• **About this task**
Of the records that follow, copy only the lines from the line containing "where | amount |" to the line containing "75 degrees counterclockwise |", both included, exactly as written.

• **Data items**
_ _ _ _ _

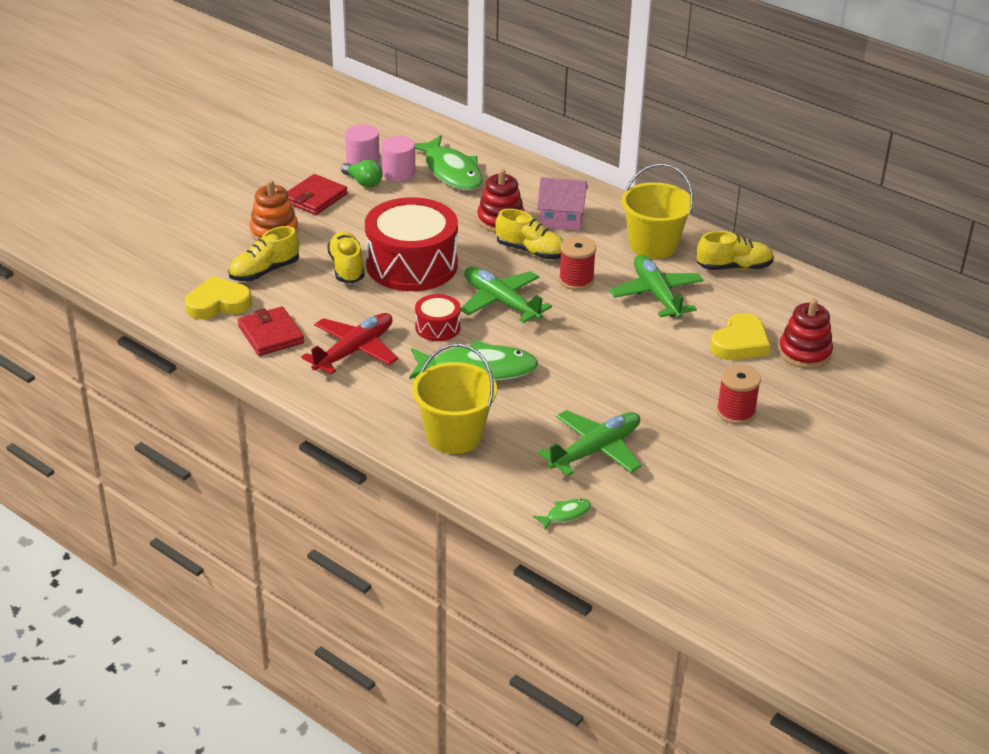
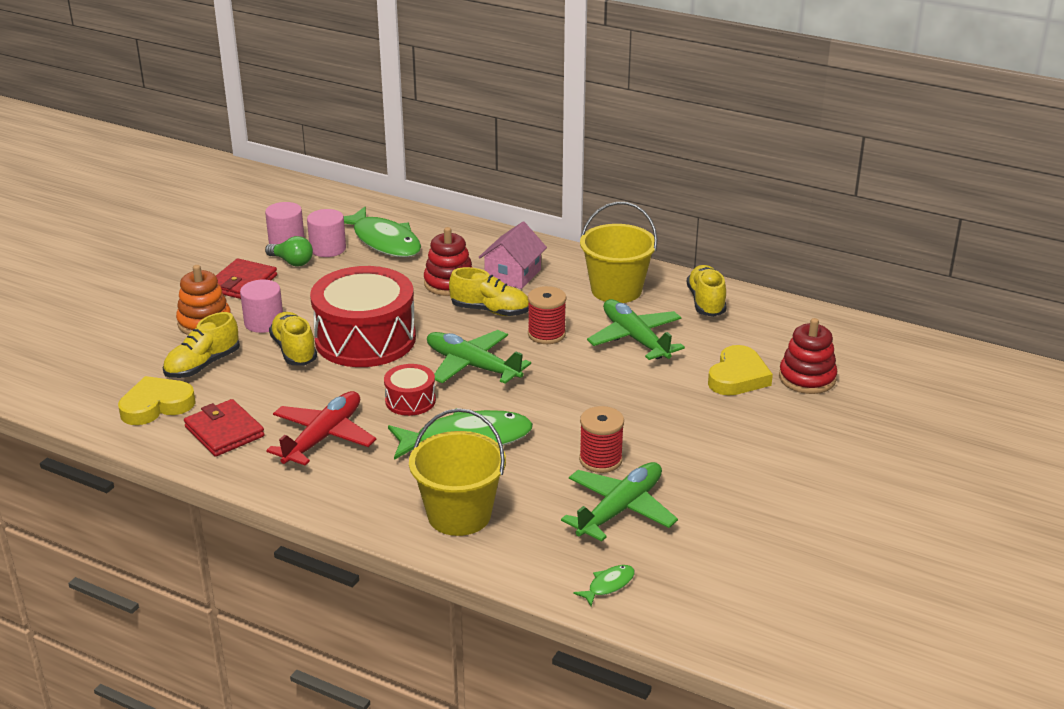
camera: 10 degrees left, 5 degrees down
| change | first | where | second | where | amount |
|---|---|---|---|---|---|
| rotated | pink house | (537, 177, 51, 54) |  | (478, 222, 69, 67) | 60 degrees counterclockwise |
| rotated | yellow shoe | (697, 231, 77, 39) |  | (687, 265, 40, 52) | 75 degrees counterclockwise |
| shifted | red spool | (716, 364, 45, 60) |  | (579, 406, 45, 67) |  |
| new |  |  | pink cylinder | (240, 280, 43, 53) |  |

_ _ _ _ _

• **Answer below**
| change | first | where | second | where | amount |
|---|---|---|---|---|---|
| rotated | pink house | (537, 177, 51, 54) |  | (478, 222, 69, 67) | 60 degrees counterclockwise |
| rotated | yellow shoe | (697, 231, 77, 39) |  | (687, 265, 40, 52) | 75 degrees counterclockwise |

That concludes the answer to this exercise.